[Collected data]
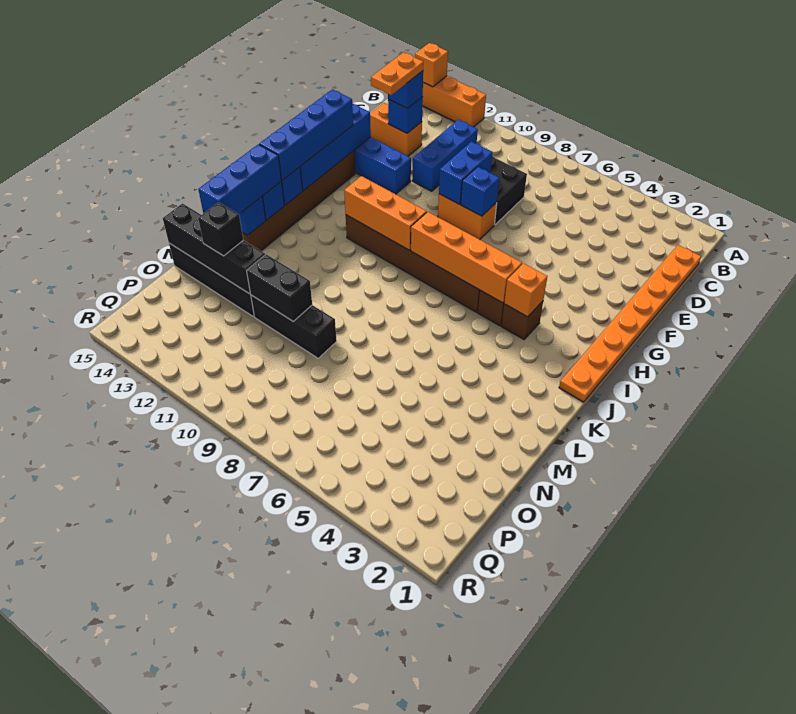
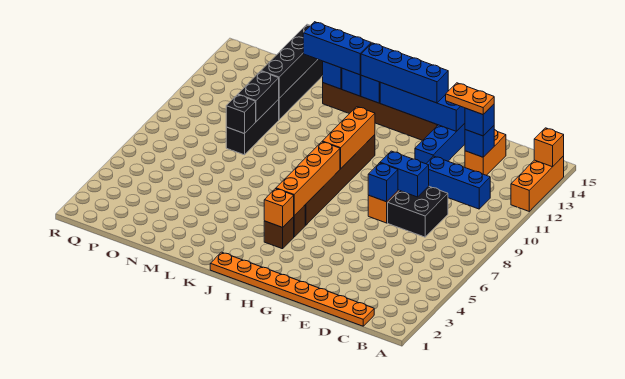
black brick N13 level 3 -> black brick N9 level 2

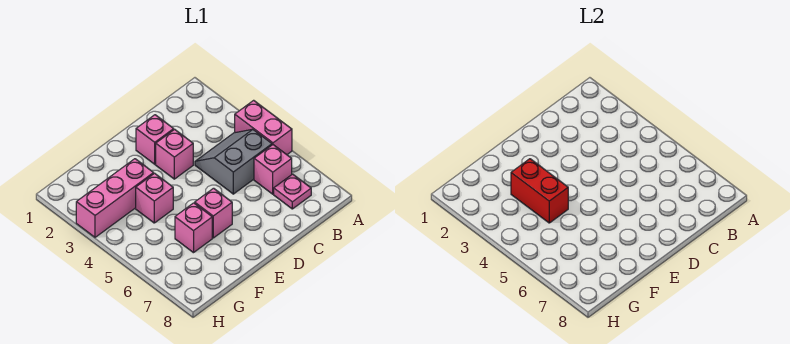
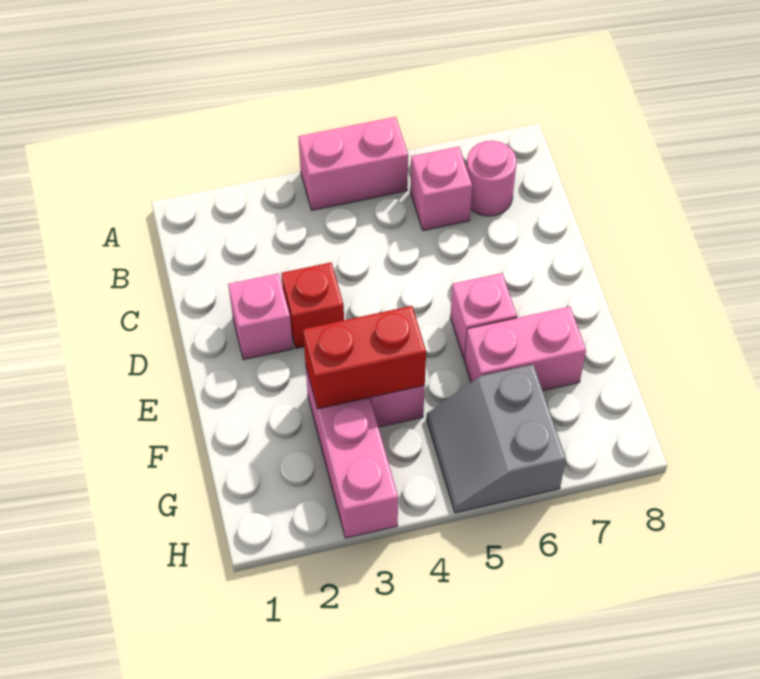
grey slope B4:C5 level 1 top 5 -> grey slope G5:H6 level 1 top 6
pink plate B7 level 1 -> pink round brick B7 level 1
pink brick D3 level 1 -> red brick D3 level 1
pink brick F6 level 1 -> pink brick F6:F7 level 1

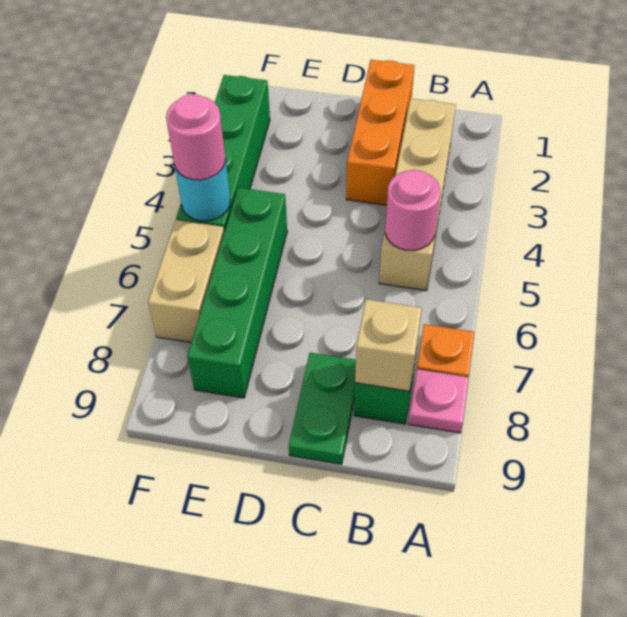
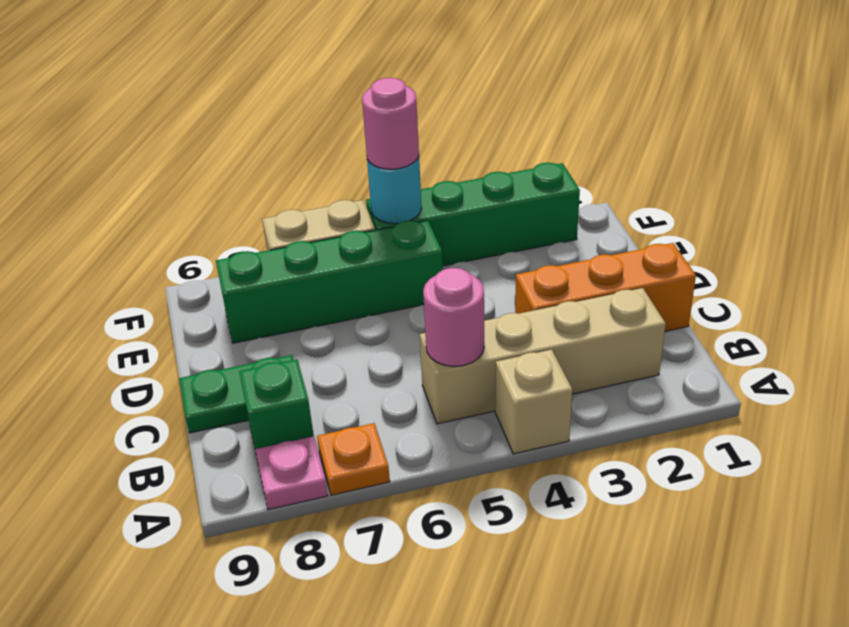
tan brick B8 level 2 -> tan brick A4 level 1

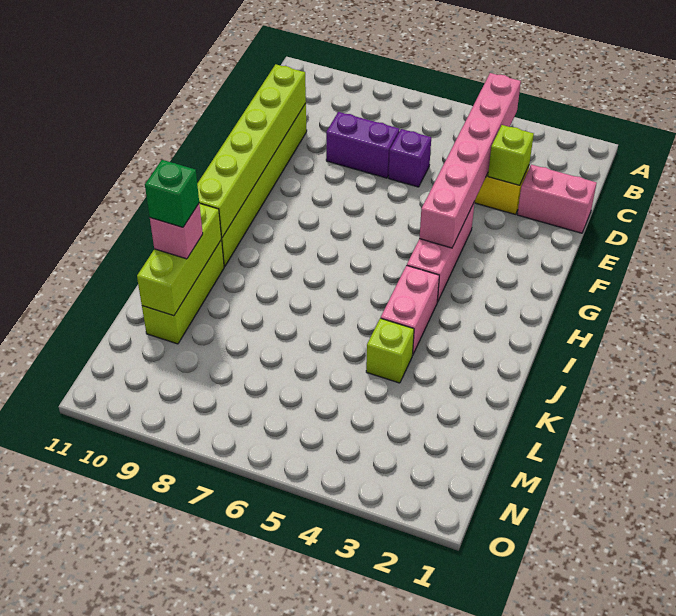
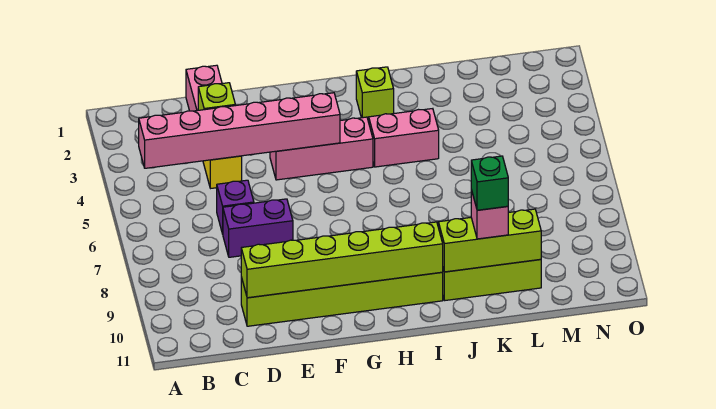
purple brick D7:D8 level 1 -> purple brick D7:E7 level 1
lime brick K4 level 1 -> lime brick I2 level 1

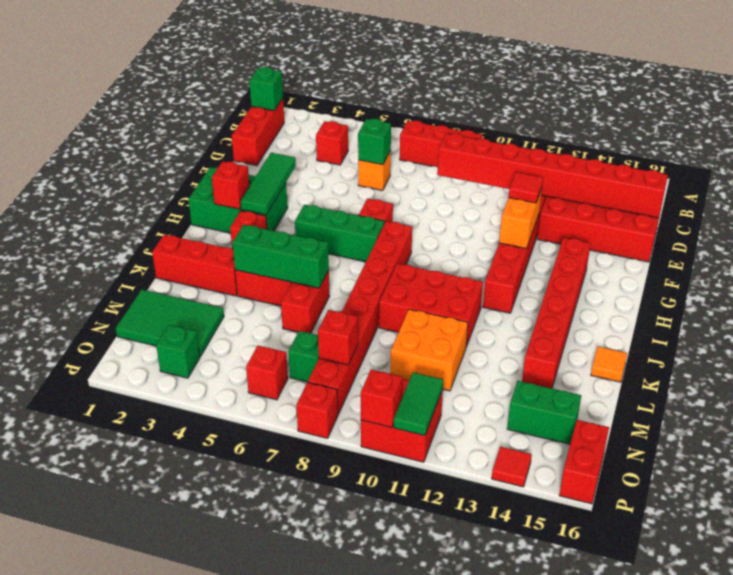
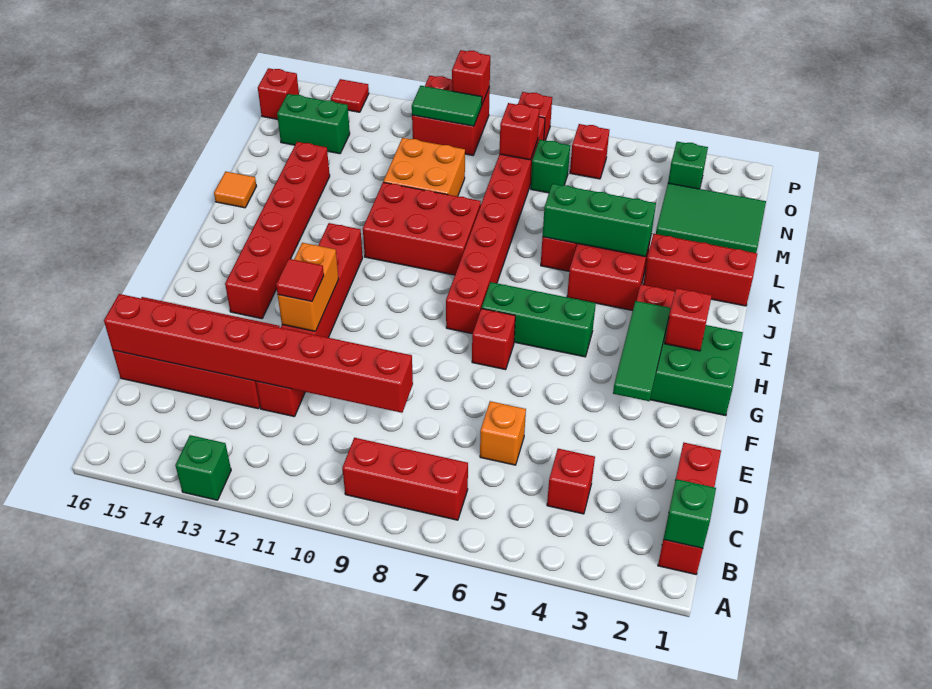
green brick D6 level 2 -> green brick A13 level 1
green tile O11:P11 level 2 -> green tile O10:O11 level 2
red brick O16:P16 level 1 -> red brick O16 level 1

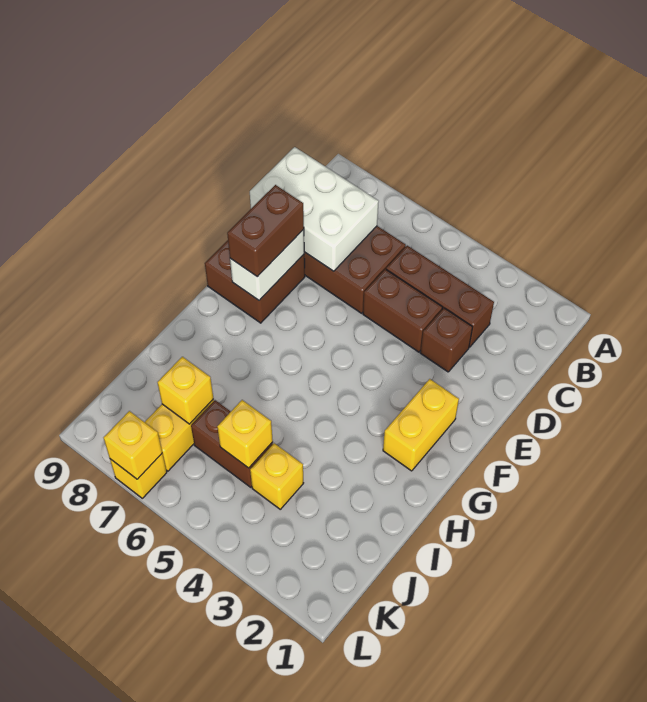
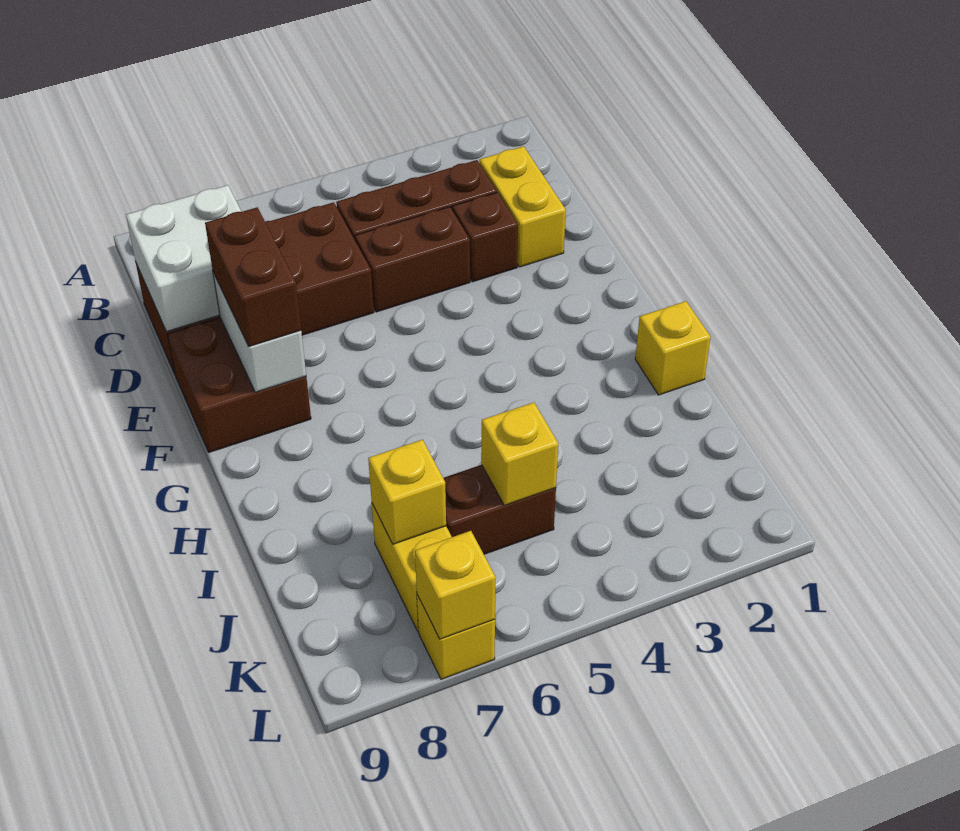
white brick C7:D9 level 2 -> white brick C8:D9 level 2
yellow brick F2:G2 level 1 -> yellow brick C2:D2 level 1
yellow brick J4 level 1 -> yellow brick H1 level 1

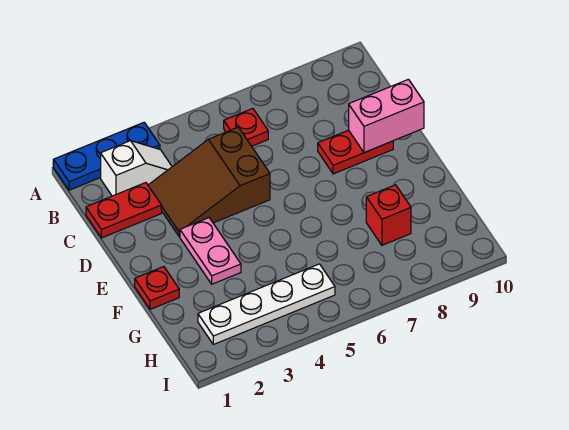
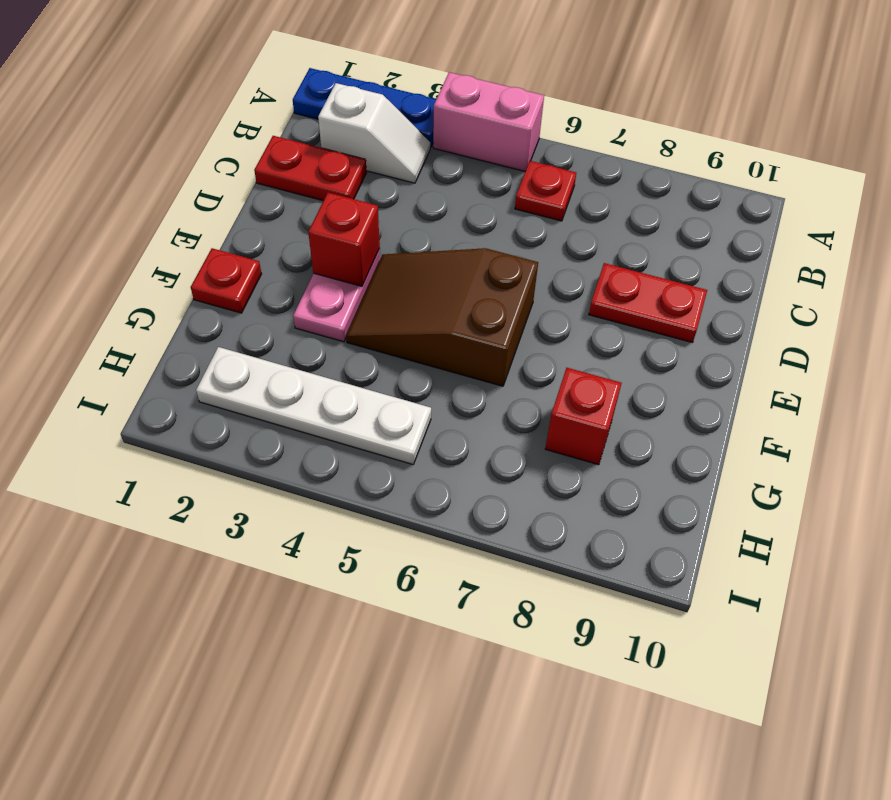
brown slope C3:D5 level 1 top 5 -> brown slope E4:F6 level 1 top 6
pink brick D9:D10 level 2 -> pink brick A4:A5 level 1
none -> red brick E3 level 2

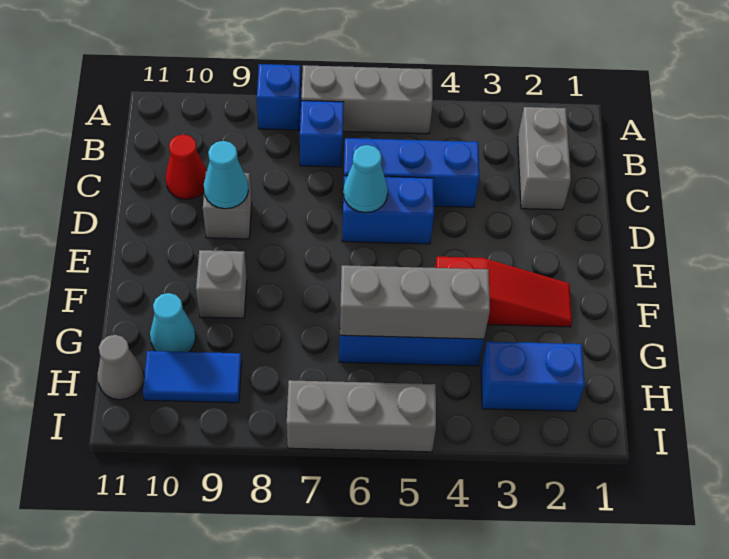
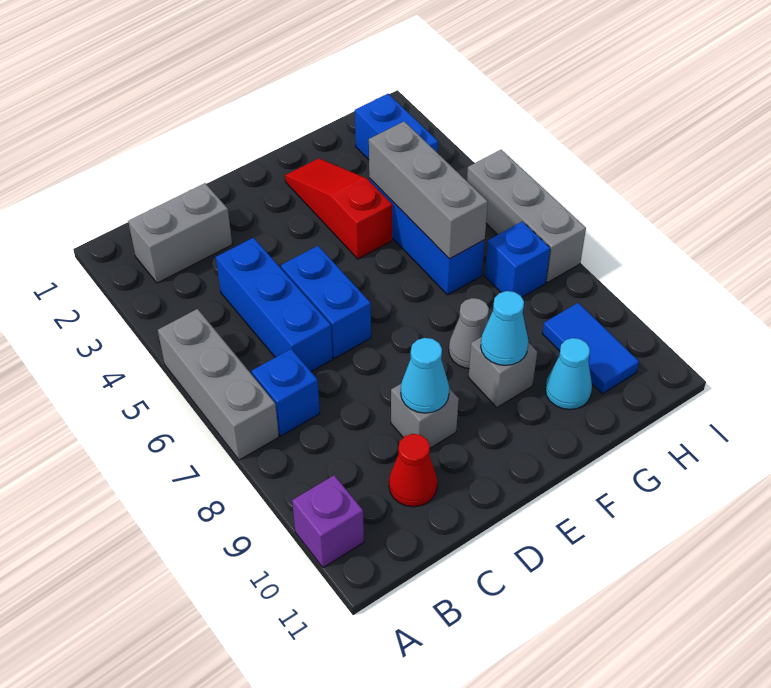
blue brick A8 level 1 -> blue brick H7 level 1
none -> purple brick A10 level 1
cyan cone D6 level 2 -> cyan cone F9 level 2
grey cone H11 level 1 -> grey cone F8 level 1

◆ YOUR ASSIGNMENT: Find "none -> purple brick A10 level 1" in the data above, then repeat that line and all lines after it exactly, ending with the final line.

◆ SOLUTION:
none -> purple brick A10 level 1
cyan cone D6 level 2 -> cyan cone F9 level 2
grey cone H11 level 1 -> grey cone F8 level 1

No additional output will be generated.